* _GOAL OF THE EXERCISE_
Copy all the material below, replacing every "semicircle" with "half-disc" and changing nothing else.
[start of MATERIAL PROVIDED]
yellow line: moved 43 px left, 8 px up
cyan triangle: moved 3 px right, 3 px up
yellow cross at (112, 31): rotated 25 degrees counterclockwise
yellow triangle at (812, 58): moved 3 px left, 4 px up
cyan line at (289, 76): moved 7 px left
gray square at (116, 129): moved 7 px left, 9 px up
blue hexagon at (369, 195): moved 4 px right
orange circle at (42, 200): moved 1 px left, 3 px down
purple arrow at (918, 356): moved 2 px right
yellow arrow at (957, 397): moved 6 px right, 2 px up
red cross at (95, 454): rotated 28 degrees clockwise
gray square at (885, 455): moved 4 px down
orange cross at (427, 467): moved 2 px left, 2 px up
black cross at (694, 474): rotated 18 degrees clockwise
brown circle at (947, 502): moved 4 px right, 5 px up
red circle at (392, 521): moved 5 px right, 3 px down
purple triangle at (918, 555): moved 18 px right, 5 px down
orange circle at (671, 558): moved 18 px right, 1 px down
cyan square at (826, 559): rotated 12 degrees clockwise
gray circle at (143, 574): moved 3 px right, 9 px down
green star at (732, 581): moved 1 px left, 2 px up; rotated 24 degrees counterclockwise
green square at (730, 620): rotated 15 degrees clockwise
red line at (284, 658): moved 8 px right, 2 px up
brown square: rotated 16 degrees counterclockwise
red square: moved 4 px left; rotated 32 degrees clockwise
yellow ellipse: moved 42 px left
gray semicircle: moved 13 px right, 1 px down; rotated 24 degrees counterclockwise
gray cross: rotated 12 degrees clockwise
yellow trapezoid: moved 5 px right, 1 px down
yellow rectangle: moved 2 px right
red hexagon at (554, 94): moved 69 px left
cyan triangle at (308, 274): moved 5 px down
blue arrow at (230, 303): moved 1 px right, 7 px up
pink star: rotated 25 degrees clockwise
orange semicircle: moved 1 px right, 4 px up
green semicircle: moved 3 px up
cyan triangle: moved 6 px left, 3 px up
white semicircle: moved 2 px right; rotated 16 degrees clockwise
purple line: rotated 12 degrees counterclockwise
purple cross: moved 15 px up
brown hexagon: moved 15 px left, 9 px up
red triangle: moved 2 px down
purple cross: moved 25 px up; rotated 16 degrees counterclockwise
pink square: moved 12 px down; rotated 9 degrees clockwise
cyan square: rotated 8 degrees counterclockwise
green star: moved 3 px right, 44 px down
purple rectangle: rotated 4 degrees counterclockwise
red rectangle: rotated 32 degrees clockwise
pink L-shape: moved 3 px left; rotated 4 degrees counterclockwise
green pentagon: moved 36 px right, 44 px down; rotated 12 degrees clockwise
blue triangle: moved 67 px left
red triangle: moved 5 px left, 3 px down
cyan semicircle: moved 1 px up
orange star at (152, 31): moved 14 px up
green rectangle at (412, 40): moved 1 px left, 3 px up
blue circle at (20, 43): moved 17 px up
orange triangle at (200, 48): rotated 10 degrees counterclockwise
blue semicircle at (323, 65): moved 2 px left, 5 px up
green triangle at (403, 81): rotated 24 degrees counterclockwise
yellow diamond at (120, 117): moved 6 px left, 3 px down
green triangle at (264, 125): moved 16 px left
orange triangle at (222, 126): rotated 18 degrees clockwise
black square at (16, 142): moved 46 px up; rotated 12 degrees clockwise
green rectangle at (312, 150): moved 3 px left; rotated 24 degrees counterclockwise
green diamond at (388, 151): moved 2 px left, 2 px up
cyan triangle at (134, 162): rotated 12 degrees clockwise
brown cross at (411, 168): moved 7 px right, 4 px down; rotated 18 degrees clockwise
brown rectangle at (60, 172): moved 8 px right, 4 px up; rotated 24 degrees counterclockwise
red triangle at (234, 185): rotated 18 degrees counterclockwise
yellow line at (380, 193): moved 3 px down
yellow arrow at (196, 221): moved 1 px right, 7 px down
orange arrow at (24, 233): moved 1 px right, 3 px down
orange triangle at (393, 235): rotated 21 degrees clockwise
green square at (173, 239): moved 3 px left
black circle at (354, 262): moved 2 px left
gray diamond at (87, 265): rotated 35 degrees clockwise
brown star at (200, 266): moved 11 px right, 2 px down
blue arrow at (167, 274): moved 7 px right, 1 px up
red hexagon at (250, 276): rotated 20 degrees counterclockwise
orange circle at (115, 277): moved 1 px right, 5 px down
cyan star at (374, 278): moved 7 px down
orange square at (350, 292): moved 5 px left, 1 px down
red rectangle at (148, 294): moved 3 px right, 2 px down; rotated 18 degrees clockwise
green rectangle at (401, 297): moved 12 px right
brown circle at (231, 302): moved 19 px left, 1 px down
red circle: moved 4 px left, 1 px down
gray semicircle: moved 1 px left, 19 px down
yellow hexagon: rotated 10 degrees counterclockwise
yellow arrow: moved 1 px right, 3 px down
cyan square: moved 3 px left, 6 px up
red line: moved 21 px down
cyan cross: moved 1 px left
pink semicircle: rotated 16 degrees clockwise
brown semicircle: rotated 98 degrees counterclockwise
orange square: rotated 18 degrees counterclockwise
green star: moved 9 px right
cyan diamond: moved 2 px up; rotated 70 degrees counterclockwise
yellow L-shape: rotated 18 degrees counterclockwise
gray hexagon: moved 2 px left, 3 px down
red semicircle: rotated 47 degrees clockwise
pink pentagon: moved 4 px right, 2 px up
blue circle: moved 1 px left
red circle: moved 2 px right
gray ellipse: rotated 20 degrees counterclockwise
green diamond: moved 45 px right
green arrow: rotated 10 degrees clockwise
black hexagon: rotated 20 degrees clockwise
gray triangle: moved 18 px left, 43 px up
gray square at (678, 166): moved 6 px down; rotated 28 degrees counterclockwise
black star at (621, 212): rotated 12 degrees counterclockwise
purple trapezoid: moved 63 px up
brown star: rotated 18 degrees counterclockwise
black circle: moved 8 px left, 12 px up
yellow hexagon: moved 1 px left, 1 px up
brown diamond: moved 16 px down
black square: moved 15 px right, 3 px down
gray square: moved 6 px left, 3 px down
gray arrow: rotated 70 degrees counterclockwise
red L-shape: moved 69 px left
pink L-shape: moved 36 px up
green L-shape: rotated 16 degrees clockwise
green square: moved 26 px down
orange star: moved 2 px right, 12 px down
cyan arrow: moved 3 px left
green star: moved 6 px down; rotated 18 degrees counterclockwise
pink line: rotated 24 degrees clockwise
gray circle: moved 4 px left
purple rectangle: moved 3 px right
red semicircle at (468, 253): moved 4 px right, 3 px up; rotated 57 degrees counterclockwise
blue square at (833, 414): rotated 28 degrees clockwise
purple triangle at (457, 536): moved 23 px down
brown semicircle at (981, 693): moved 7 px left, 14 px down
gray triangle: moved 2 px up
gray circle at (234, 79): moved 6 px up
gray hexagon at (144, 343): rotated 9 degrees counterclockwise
[end of MATERIAL PROVIDED]
* _WRITTEN SOLUTION_
yellow line: moved 43 px left, 8 px up
cyan triangle: moved 3 px right, 3 px up
yellow cross at (112, 31): rotated 25 degrees counterclockwise
yellow triangle at (812, 58): moved 3 px left, 4 px up
cyan line at (289, 76): moved 7 px left
gray square at (116, 129): moved 7 px left, 9 px up
blue hexagon at (369, 195): moved 4 px right
orange circle at (42, 200): moved 1 px left, 3 px down
purple arrow at (918, 356): moved 2 px right
yellow arrow at (957, 397): moved 6 px right, 2 px up
red cross at (95, 454): rotated 28 degrees clockwise
gray square at (885, 455): moved 4 px down
orange cross at (427, 467): moved 2 px left, 2 px up
black cross at (694, 474): rotated 18 degrees clockwise
brown circle at (947, 502): moved 4 px right, 5 px up
red circle at (392, 521): moved 5 px right, 3 px down
purple triangle at (918, 555): moved 18 px right, 5 px down
orange circle at (671, 558): moved 18 px right, 1 px down
cyan square at (826, 559): rotated 12 degrees clockwise
gray circle at (143, 574): moved 3 px right, 9 px down
green star at (732, 581): moved 1 px left, 2 px up; rotated 24 degrees counterclockwise
green square at (730, 620): rotated 15 degrees clockwise
red line at (284, 658): moved 8 px right, 2 px up
brown square: rotated 16 degrees counterclockwise
red square: moved 4 px left; rotated 32 degrees clockwise
yellow ellipse: moved 42 px left
gray half-disc: moved 13 px right, 1 px down; rotated 24 degrees counterclockwise
gray cross: rotated 12 degrees clockwise
yellow trapezoid: moved 5 px right, 1 px down
yellow rectangle: moved 2 px right
red hexagon at (554, 94): moved 69 px left
cyan triangle at (308, 274): moved 5 px down
blue arrow at (230, 303): moved 1 px right, 7 px up
pink star: rotated 25 degrees clockwise
orange half-disc: moved 1 px right, 4 px up
green half-disc: moved 3 px up
cyan triangle: moved 6 px left, 3 px up
white half-disc: moved 2 px right; rotated 16 degrees clockwise
purple line: rotated 12 degrees counterclockwise
purple cross: moved 15 px up
brown hexagon: moved 15 px left, 9 px up
red triangle: moved 2 px down
purple cross: moved 25 px up; rotated 16 degrees counterclockwise
pink square: moved 12 px down; rotated 9 degrees clockwise
cyan square: rotated 8 degrees counterclockwise
green star: moved 3 px right, 44 px down
purple rectangle: rotated 4 degrees counterclockwise
red rectangle: rotated 32 degrees clockwise
pink L-shape: moved 3 px left; rotated 4 degrees counterclockwise
green pentagon: moved 36 px right, 44 px down; rotated 12 degrees clockwise
blue triangle: moved 67 px left
red triangle: moved 5 px left, 3 px down
cyan half-disc: moved 1 px up
orange star at (152, 31): moved 14 px up
green rectangle at (412, 40): moved 1 px left, 3 px up
blue circle at (20, 43): moved 17 px up
orange triangle at (200, 48): rotated 10 degrees counterclockwise
blue half-disc at (323, 65): moved 2 px left, 5 px up
green triangle at (403, 81): rotated 24 degrees counterclockwise
yellow diamond at (120, 117): moved 6 px left, 3 px down
green triangle at (264, 125): moved 16 px left
orange triangle at (222, 126): rotated 18 degrees clockwise
black square at (16, 142): moved 46 px up; rotated 12 degrees clockwise
green rectangle at (312, 150): moved 3 px left; rotated 24 degrees counterclockwise
green diamond at (388, 151): moved 2 px left, 2 px up
cyan triangle at (134, 162): rotated 12 degrees clockwise
brown cross at (411, 168): moved 7 px right, 4 px down; rotated 18 degrees clockwise
brown rectangle at (60, 172): moved 8 px right, 4 px up; rotated 24 degrees counterclockwise
red triangle at (234, 185): rotated 18 degrees counterclockwise
yellow line at (380, 193): moved 3 px down
yellow arrow at (196, 221): moved 1 px right, 7 px down
orange arrow at (24, 233): moved 1 px right, 3 px down
orange triangle at (393, 235): rotated 21 degrees clockwise
green square at (173, 239): moved 3 px left
black circle at (354, 262): moved 2 px left
gray diamond at (87, 265): rotated 35 degrees clockwise
brown star at (200, 266): moved 11 px right, 2 px down
blue arrow at (167, 274): moved 7 px right, 1 px up
red hexagon at (250, 276): rotated 20 degrees counterclockwise
orange circle at (115, 277): moved 1 px right, 5 px down
cyan star at (374, 278): moved 7 px down
orange square at (350, 292): moved 5 px left, 1 px down
red rectangle at (148, 294): moved 3 px right, 2 px down; rotated 18 degrees clockwise
green rectangle at (401, 297): moved 12 px right
brown circle at (231, 302): moved 19 px left, 1 px down
red circle: moved 4 px left, 1 px down
gray half-disc: moved 1 px left, 19 px down
yellow hexagon: rotated 10 degrees counterclockwise
yellow arrow: moved 1 px right, 3 px down
cyan square: moved 3 px left, 6 px up
red line: moved 21 px down
cyan cross: moved 1 px left
pink half-disc: rotated 16 degrees clockwise
brown half-disc: rotated 98 degrees counterclockwise
orange square: rotated 18 degrees counterclockwise
green star: moved 9 px right
cyan diamond: moved 2 px up; rotated 70 degrees counterclockwise
yellow L-shape: rotated 18 degrees counterclockwise
gray hexagon: moved 2 px left, 3 px down
red half-disc: rotated 47 degrees clockwise
pink pentagon: moved 4 px right, 2 px up
blue circle: moved 1 px left
red circle: moved 2 px right
gray ellipse: rotated 20 degrees counterclockwise
green diamond: moved 45 px right
green arrow: rotated 10 degrees clockwise
black hexagon: rotated 20 degrees clockwise
gray triangle: moved 18 px left, 43 px up
gray square at (678, 166): moved 6 px down; rotated 28 degrees counterclockwise
black star at (621, 212): rotated 12 degrees counterclockwise
purple trapezoid: moved 63 px up
brown star: rotated 18 degrees counterclockwise
black circle: moved 8 px left, 12 px up
yellow hexagon: moved 1 px left, 1 px up
brown diamond: moved 16 px down
black square: moved 15 px right, 3 px down
gray square: moved 6 px left, 3 px down
gray arrow: rotated 70 degrees counterclockwise
red L-shape: moved 69 px left
pink L-shape: moved 36 px up
green L-shape: rotated 16 degrees clockwise
green square: moved 26 px down
orange star: moved 2 px right, 12 px down
cyan arrow: moved 3 px left
green star: moved 6 px down; rotated 18 degrees counterclockwise
pink line: rotated 24 degrees clockwise
gray circle: moved 4 px left
purple rectangle: moved 3 px right
red half-disc at (468, 253): moved 4 px right, 3 px up; rotated 57 degrees counterclockwise
blue square at (833, 414): rotated 28 degrees clockwise
purple triangle at (457, 536): moved 23 px down
brown half-disc at (981, 693): moved 7 px left, 14 px down
gray triangle: moved 2 px up
gray circle at (234, 79): moved 6 px up
gray hexagon at (144, 343): rotated 9 degrees counterclockwise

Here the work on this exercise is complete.